Exercise goal> Count the lines in the entries below that contain the string "star", treating uppercase and lowercase as different. Reply with the number alone.
--- Supplied material ---
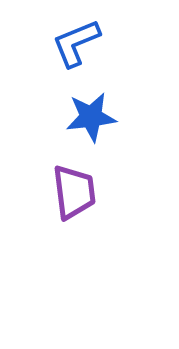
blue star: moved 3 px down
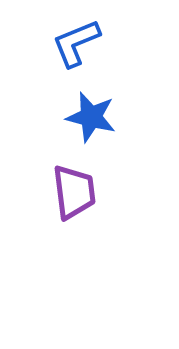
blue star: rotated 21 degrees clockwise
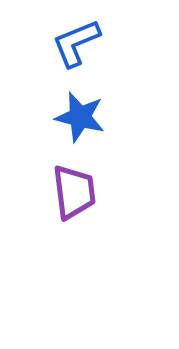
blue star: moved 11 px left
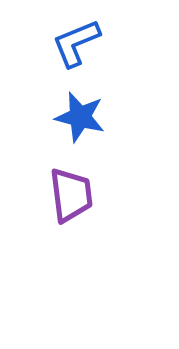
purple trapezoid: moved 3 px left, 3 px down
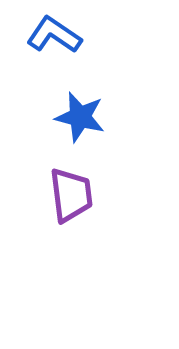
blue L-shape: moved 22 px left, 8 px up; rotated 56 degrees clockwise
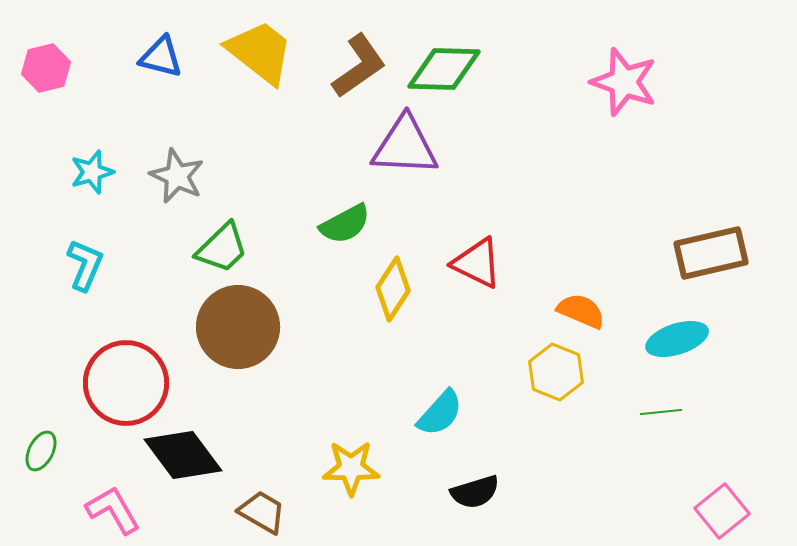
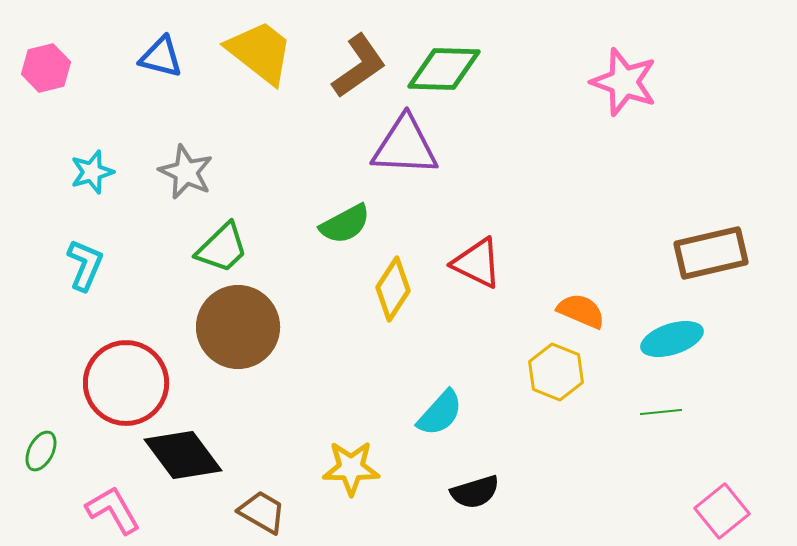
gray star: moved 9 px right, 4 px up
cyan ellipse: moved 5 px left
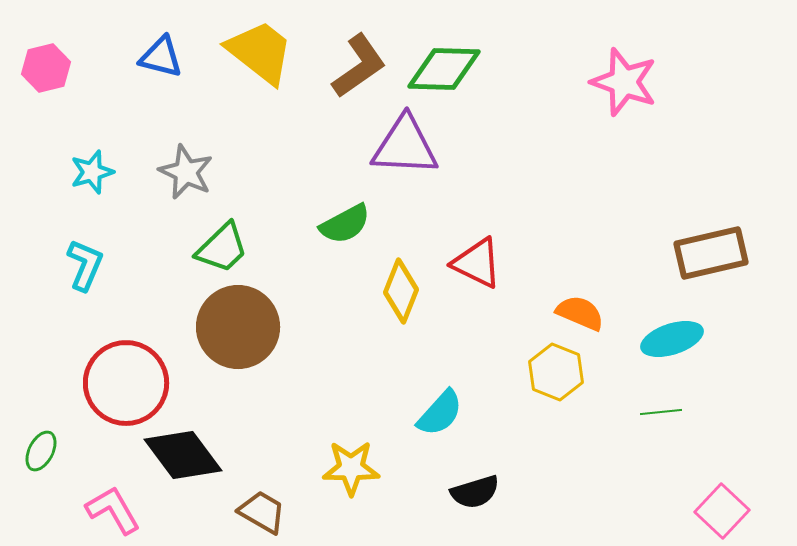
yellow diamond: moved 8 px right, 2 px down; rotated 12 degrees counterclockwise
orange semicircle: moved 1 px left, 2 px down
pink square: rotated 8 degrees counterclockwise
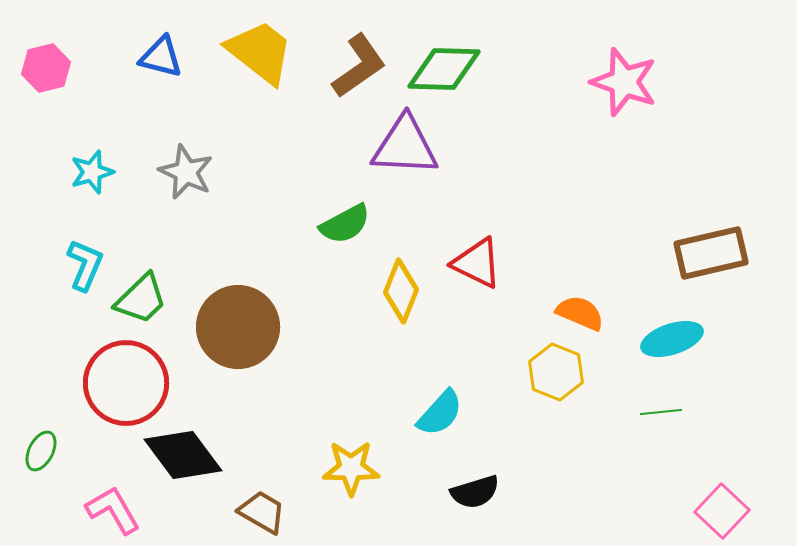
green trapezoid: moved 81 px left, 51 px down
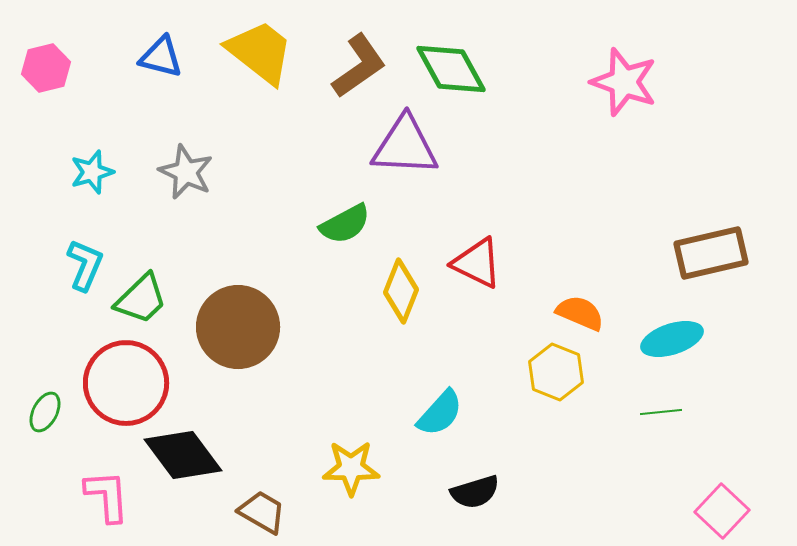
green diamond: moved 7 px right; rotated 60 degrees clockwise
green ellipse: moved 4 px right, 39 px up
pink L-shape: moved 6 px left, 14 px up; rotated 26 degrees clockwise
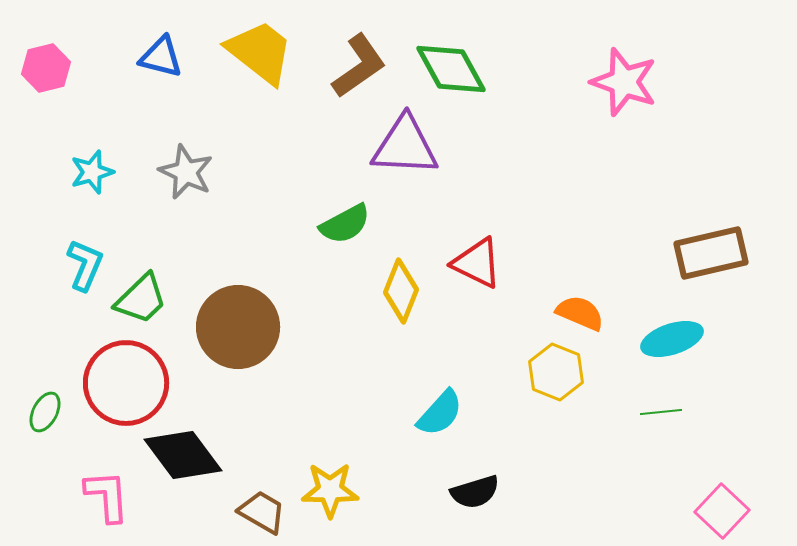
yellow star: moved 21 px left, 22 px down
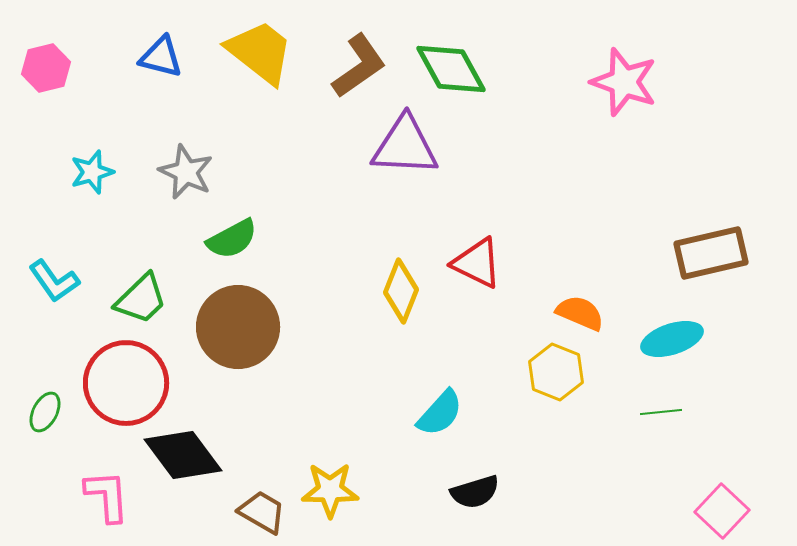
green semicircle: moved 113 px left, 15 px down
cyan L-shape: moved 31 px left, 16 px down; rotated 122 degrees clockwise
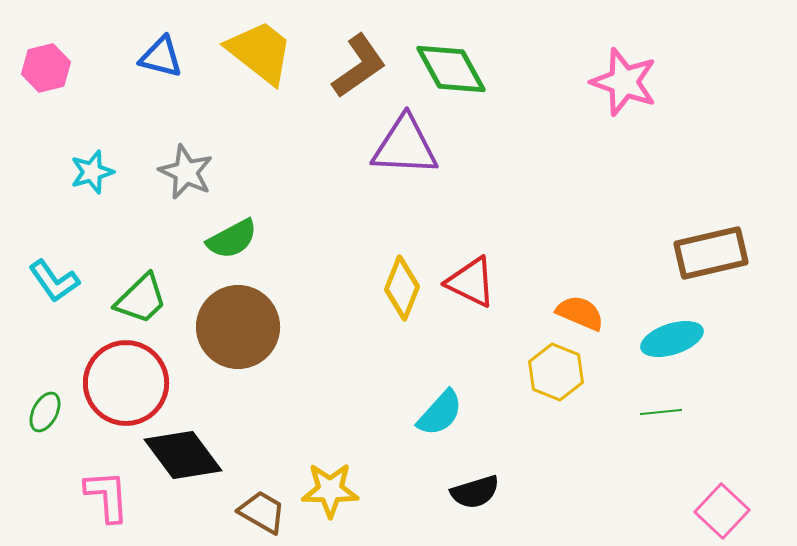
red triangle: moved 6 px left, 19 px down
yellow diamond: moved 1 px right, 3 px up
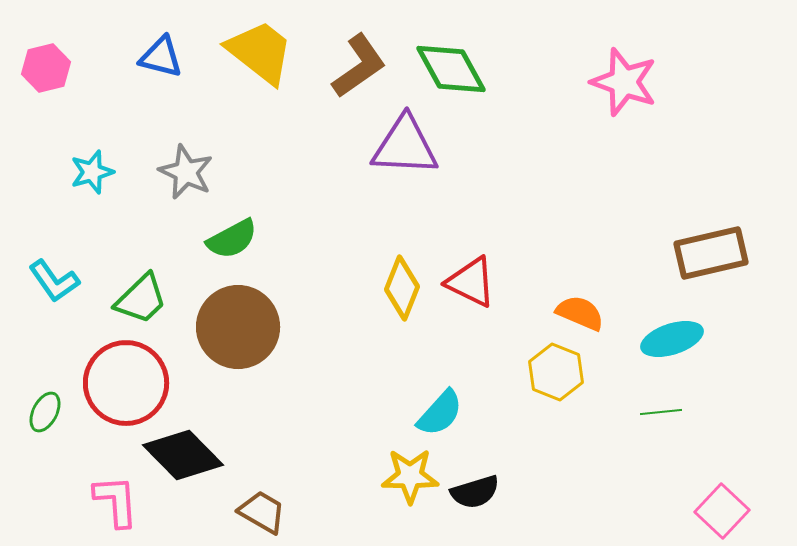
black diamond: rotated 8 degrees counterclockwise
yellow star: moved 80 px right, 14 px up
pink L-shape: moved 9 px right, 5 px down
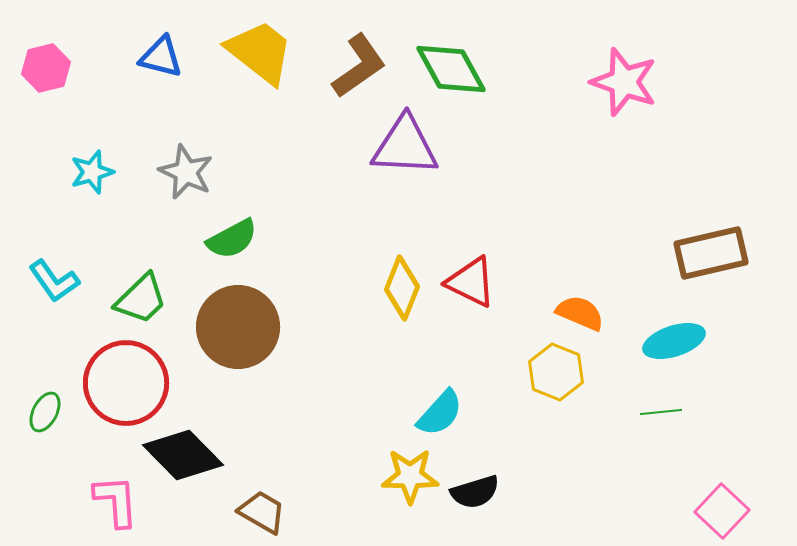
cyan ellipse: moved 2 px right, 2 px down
---
Output of the task> 6